Write the data below out again, with each line matching the original.
[Opening Material for the task section]
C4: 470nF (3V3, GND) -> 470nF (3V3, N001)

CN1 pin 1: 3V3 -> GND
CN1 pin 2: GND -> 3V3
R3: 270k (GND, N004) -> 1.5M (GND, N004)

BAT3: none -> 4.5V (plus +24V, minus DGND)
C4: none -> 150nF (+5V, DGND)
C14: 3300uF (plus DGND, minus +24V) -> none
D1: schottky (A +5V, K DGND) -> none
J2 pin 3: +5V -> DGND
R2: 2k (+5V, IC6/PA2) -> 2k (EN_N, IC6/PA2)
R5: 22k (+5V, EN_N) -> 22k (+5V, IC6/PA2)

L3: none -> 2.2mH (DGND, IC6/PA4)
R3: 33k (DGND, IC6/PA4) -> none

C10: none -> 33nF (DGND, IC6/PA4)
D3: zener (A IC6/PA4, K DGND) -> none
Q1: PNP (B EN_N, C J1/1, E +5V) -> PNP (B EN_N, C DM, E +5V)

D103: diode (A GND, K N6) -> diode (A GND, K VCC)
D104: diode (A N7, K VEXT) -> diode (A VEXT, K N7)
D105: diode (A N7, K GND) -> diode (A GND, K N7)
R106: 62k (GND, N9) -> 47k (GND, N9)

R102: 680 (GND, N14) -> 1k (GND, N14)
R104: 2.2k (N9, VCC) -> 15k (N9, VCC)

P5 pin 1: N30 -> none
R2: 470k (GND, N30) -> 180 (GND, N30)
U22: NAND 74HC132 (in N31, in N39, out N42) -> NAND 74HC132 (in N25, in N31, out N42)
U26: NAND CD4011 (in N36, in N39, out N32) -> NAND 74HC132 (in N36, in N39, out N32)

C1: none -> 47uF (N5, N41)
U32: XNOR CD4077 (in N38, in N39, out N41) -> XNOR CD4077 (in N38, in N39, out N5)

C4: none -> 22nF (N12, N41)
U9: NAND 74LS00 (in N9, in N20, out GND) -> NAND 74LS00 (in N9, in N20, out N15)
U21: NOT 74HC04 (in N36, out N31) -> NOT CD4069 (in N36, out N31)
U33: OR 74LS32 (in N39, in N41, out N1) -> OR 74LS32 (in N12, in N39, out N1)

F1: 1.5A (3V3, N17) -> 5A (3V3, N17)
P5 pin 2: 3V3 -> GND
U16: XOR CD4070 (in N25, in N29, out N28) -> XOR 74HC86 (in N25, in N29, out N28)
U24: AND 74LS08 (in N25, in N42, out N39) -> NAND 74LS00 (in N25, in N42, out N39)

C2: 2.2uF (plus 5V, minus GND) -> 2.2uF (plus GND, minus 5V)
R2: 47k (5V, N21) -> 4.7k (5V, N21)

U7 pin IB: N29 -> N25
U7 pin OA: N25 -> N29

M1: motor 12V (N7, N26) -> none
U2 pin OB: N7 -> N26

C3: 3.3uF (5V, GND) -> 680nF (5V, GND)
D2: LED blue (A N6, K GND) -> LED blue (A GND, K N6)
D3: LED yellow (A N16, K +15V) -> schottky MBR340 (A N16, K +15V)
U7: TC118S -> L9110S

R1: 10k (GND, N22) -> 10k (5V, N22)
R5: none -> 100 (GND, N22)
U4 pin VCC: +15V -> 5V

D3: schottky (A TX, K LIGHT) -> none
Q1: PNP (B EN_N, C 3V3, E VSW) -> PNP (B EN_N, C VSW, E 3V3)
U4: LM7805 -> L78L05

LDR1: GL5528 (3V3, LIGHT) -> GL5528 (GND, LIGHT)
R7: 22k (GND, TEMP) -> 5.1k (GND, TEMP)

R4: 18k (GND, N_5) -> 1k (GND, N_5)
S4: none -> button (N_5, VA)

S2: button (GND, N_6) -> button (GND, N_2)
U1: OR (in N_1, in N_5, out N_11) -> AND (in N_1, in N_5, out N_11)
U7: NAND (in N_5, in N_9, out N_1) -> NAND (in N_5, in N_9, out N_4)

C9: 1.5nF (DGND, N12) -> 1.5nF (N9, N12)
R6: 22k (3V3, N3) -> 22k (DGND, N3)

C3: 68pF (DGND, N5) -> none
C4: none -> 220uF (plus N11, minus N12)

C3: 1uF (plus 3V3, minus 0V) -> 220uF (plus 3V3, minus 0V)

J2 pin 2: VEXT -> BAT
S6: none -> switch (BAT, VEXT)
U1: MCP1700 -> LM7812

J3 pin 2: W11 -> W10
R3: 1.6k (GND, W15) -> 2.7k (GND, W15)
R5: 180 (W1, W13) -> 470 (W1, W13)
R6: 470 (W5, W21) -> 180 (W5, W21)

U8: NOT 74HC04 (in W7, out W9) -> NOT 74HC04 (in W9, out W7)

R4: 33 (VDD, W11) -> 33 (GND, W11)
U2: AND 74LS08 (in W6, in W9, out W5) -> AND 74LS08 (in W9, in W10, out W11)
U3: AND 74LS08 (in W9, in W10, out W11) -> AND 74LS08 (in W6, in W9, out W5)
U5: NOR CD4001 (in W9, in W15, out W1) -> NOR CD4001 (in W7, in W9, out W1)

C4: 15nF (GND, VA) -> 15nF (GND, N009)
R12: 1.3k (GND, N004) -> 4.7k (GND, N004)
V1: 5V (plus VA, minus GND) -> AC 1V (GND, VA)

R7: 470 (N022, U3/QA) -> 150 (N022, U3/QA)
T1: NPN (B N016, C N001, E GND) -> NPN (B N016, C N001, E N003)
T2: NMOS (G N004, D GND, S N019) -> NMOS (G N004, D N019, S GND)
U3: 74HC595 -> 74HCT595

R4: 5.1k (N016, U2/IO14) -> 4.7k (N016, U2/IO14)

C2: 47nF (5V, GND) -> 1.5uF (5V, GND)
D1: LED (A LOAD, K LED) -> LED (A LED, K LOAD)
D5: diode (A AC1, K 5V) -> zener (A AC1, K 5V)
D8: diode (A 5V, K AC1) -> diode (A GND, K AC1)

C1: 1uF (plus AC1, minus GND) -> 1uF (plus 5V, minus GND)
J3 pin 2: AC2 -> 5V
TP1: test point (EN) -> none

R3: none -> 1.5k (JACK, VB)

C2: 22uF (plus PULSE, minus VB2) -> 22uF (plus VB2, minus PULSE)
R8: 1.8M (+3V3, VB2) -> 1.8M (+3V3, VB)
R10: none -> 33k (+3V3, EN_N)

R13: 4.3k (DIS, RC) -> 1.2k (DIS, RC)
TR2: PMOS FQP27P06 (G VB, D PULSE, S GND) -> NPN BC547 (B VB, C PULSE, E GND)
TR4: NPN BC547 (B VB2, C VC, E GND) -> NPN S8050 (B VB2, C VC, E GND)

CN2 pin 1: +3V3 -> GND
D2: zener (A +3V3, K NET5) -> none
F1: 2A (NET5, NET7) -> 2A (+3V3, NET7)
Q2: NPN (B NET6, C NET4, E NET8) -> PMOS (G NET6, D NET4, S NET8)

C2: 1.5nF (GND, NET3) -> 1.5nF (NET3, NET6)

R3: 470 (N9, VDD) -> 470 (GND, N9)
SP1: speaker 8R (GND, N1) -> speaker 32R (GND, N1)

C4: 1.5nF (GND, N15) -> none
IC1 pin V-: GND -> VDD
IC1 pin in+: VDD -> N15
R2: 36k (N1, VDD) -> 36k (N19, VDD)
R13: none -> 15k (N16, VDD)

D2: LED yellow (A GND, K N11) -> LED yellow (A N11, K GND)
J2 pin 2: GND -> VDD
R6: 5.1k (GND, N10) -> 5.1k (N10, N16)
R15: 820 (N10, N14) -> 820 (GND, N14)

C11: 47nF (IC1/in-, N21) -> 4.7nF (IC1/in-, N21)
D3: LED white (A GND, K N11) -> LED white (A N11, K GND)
[Closing Material for the task section]
* [Output for this exercise]
C4: 470nF (3V3, GND) -> 470nF (3V3, N001)

CN1 pin 1: 3V3 -> GND
CN1 pin 2: GND -> 3V3
R3: 270k (GND, N004) -> 1.5M (GND, N004)

BAT3: none -> 4.5V (plus +24V, minus DGND)
C4: none -> 150nF (+5V, DGND)
C14: 3300uF (plus DGND, minus +24V) -> none
D1: schottky (A +5V, K DGND) -> none
J2 pin 3: +5V -> DGND
R2: 2k (+5V, IC6/PA2) -> 2k (EN_N, IC6/PA2)
R5: 22k (+5V, EN_N) -> 22k (+5V, IC6/PA2)

L3: none -> 2.2mH (DGND, IC6/PA4)
R3: 33k (DGND, IC6/PA4) -> none

C10: none -> 33nF (DGND, IC6/PA4)
D3: zener (A IC6/PA4, K DGND) -> none
Q1: PNP (B EN_N, C J1/1, E +5V) -> PNP (B EN_N, C DM, E +5V)

D103: diode (A GND, K N6) -> diode (A GND, K VCC)
D104: diode (A N7, K VEXT) -> diode (A VEXT, K N7)
D105: diode (A N7, K GND) -> diode (A GND, K N7)
R106: 62k (GND, N9) -> 47k (GND, N9)

R102: 680 (GND, N14) -> 1k (GND, N14)
R104: 2.2k (N9, VCC) -> 15k (N9, VCC)

P5 pin 1: N30 -> none
R2: 470k (GND, N30) -> 180 (GND, N30)
U22: NAND 74HC132 (in N31, in N39, out N42) -> NAND 74HC132 (in N25, in N31, out N42)
U26: NAND CD4011 (in N36, in N39, out N32) -> NAND 74HC132 (in N36, in N39, out N32)

C1: none -> 47uF (N5, N41)
U32: XNOR CD4077 (in N38, in N39, out N41) -> XNOR CD4077 (in N38, in N39, out N5)

C4: none -> 22nF (N12, N41)
U9: NAND 74LS00 (in N9, in N20, out GND) -> NAND 74LS00 (in N9, in N20, out N15)
U21: NOT 74HC04 (in N36, out N31) -> NOT CD4069 (in N36, out N31)
U33: OR 74LS32 (in N39, in N41, out N1) -> OR 74LS32 (in N12, in N39, out N1)

F1: 1.5A (3V3, N17) -> 5A (3V3, N17)
P5 pin 2: 3V3 -> GND
U16: XOR CD4070 (in N25, in N29, out N28) -> XOR 74HC86 (in N25, in N29, out N28)
U24: AND 74LS08 (in N25, in N42, out N39) -> NAND 74LS00 (in N25, in N42, out N39)

C2: 2.2uF (plus 5V, minus GND) -> 2.2uF (plus GND, minus 5V)
R2: 47k (5V, N21) -> 4.7k (5V, N21)

U7 pin IB: N29 -> N25
U7 pin OA: N25 -> N29

M1: motor 12V (N7, N26) -> none
U2 pin OB: N7 -> N26

C3: 3.3uF (5V, GND) -> 680nF (5V, GND)
D2: LED blue (A N6, K GND) -> LED blue (A GND, K N6)
D3: LED yellow (A N16, K +15V) -> schottky MBR340 (A N16, K +15V)
U7: TC118S -> L9110S

R1: 10k (GND, N22) -> 10k (5V, N22)
R5: none -> 100 (GND, N22)
U4 pin VCC: +15V -> 5V

D3: schottky (A TX, K LIGHT) -> none
Q1: PNP (B EN_N, C 3V3, E VSW) -> PNP (B EN_N, C VSW, E 3V3)
U4: LM7805 -> L78L05

LDR1: GL5528 (3V3, LIGHT) -> GL5528 (GND, LIGHT)
R7: 22k (GND, TEMP) -> 5.1k (GND, TEMP)

R4: 18k (GND, N_5) -> 1k (GND, N_5)
S4: none -> button (N_5, VA)

S2: button (GND, N_6) -> button (GND, N_2)
U1: OR (in N_1, in N_5, out N_11) -> AND (in N_1, in N_5, out N_11)
U7: NAND (in N_5, in N_9, out N_1) -> NAND (in N_5, in N_9, out N_4)

C9: 1.5nF (DGND, N12) -> 1.5nF (N9, N12)
R6: 22k (3V3, N3) -> 22k (DGND, N3)

C3: 68pF (DGND, N5) -> none
C4: none -> 220uF (plus N11, minus N12)

C3: 1uF (plus 3V3, minus 0V) -> 220uF (plus 3V3, minus 0V)

J2 pin 2: VEXT -> BAT
S6: none -> switch (BAT, VEXT)
U1: MCP1700 -> LM7812

J3 pin 2: W11 -> W10
R3: 1.6k (GND, W15) -> 2.7k (GND, W15)
R5: 180 (W1, W13) -> 470 (W1, W13)
R6: 470 (W5, W21) -> 180 (W5, W21)

U8: NOT 74HC04 (in W7, out W9) -> NOT 74HC04 (in W9, out W7)

R4: 33 (VDD, W11) -> 33 (GND, W11)
U2: AND 74LS08 (in W6, in W9, out W5) -> AND 74LS08 (in W9, in W10, out W11)
U3: AND 74LS08 (in W9, in W10, out W11) -> AND 74LS08 (in W6, in W9, out W5)
U5: NOR CD4001 (in W9, in W15, out W1) -> NOR CD4001 (in W7, in W9, out W1)

C4: 15nF (GND, VA) -> 15nF (GND, N009)
R12: 1.3k (GND, N004) -> 4.7k (GND, N004)
V1: 5V (plus VA, minus GND) -> AC 1V (GND, VA)

R7: 470 (N022, U3/QA) -> 150 (N022, U3/QA)
T1: NPN (B N016, C N001, E GND) -> NPN (B N016, C N001, E N003)
T2: NMOS (G N004, D GND, S N019) -> NMOS (G N004, D N019, S GND)
U3: 74HC595 -> 74HCT595

R4: 5.1k (N016, U2/IO14) -> 4.7k (N016, U2/IO14)

C2: 47nF (5V, GND) -> 1.5uF (5V, GND)
D1: LED (A LOAD, K LED) -> LED (A LED, K LOAD)
D5: diode (A AC1, K 5V) -> zener (A AC1, K 5V)
D8: diode (A 5V, K AC1) -> diode (A GND, K AC1)

C1: 1uF (plus AC1, minus GND) -> 1uF (plus 5V, minus GND)
J3 pin 2: AC2 -> 5V
TP1: test point (EN) -> none

R3: none -> 1.5k (JACK, VB)

C2: 22uF (plus PULSE, minus VB2) -> 22uF (plus VB2, minus PULSE)
R8: 1.8M (+3V3, VB2) -> 1.8M (+3V3, VB)
R10: none -> 33k (+3V3, EN_N)

R13: 4.3k (DIS, RC) -> 1.2k (DIS, RC)
TR2: PMOS FQP27P06 (G VB, D PULSE, S GND) -> NPN BC547 (B VB, C PULSE, E GND)
TR4: NPN BC547 (B VB2, C VC, E GND) -> NPN S8050 (B VB2, C VC, E GND)

CN2 pin 1: +3V3 -> GND
D2: zener (A +3V3, K NET5) -> none
F1: 2A (NET5, NET7) -> 2A (+3V3, NET7)
Q2: NPN (B NET6, C NET4, E NET8) -> PMOS (G NET6, D NET4, S NET8)

C2: 1.5nF (GND, NET3) -> 1.5nF (NET3, NET6)

R3: 470 (N9, VDD) -> 470 (GND, N9)
SP1: speaker 8R (GND, N1) -> speaker 32R (GND, N1)

C4: 1.5nF (GND, N15) -> none
IC1 pin V-: GND -> VDD
IC1 pin in+: VDD -> N15
R2: 36k (N1, VDD) -> 36k (N19, VDD)
R13: none -> 15k (N16, VDD)

D2: LED yellow (A GND, K N11) -> LED yellow (A N11, K GND)
J2 pin 2: GND -> VDD
R6: 5.1k (GND, N10) -> 5.1k (N10, N16)
R15: 820 (N10, N14) -> 820 (GND, N14)

C11: 47nF (IC1/in-, N21) -> 4.7nF (IC1/in-, N21)
D3: LED white (A GND, K N11) -> LED white (A N11, K GND)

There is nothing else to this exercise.